DIRECTIONS FOR THIS TASK → With the line containing "(194, 360) = (342, 111): purple" as the start and the line containing "(588, 214) = (239, 357): black" as the end, transcribe that span of the entries below exactly, including both.

START DATA SHOWN

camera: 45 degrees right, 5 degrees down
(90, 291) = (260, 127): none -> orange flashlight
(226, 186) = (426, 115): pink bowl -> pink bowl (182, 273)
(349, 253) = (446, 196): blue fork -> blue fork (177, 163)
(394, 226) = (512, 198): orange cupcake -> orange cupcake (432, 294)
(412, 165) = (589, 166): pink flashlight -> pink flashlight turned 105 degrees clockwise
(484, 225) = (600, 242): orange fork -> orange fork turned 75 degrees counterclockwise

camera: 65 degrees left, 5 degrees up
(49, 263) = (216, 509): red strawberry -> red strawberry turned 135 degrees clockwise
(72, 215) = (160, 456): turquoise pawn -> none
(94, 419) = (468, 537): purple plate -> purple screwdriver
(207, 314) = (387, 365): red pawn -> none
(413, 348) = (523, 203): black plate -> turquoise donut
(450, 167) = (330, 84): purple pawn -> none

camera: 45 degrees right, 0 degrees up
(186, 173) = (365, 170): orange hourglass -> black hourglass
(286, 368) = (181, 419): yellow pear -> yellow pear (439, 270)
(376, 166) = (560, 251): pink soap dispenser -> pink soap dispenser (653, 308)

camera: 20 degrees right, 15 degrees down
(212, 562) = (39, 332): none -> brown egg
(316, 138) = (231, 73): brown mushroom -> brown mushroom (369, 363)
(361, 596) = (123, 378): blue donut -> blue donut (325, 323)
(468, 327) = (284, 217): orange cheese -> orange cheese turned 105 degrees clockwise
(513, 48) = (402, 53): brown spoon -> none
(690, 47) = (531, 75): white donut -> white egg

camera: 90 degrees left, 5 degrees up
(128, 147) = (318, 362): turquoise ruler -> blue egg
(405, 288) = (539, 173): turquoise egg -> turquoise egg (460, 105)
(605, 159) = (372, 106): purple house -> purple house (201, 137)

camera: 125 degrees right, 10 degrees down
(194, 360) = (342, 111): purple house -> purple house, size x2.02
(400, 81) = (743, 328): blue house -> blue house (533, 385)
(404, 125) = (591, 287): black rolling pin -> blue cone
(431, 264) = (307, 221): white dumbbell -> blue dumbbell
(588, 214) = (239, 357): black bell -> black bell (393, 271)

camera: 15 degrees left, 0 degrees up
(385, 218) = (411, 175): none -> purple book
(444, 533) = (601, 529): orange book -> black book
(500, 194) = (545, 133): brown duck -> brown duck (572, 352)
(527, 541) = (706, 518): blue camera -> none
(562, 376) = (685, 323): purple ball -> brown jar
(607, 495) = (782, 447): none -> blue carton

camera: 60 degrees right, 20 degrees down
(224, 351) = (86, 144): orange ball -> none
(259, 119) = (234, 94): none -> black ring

END DATA SHOWN

FINISHED EXERCISE →
(194, 360) = (342, 111): purple house -> purple house, size x2.02
(400, 81) = (743, 328): blue house -> blue house (533, 385)
(404, 125) = (591, 287): black rolling pin -> blue cone
(431, 264) = (307, 221): white dumbbell -> blue dumbbell
(588, 214) = (239, 357): black bell -> black bell (393, 271)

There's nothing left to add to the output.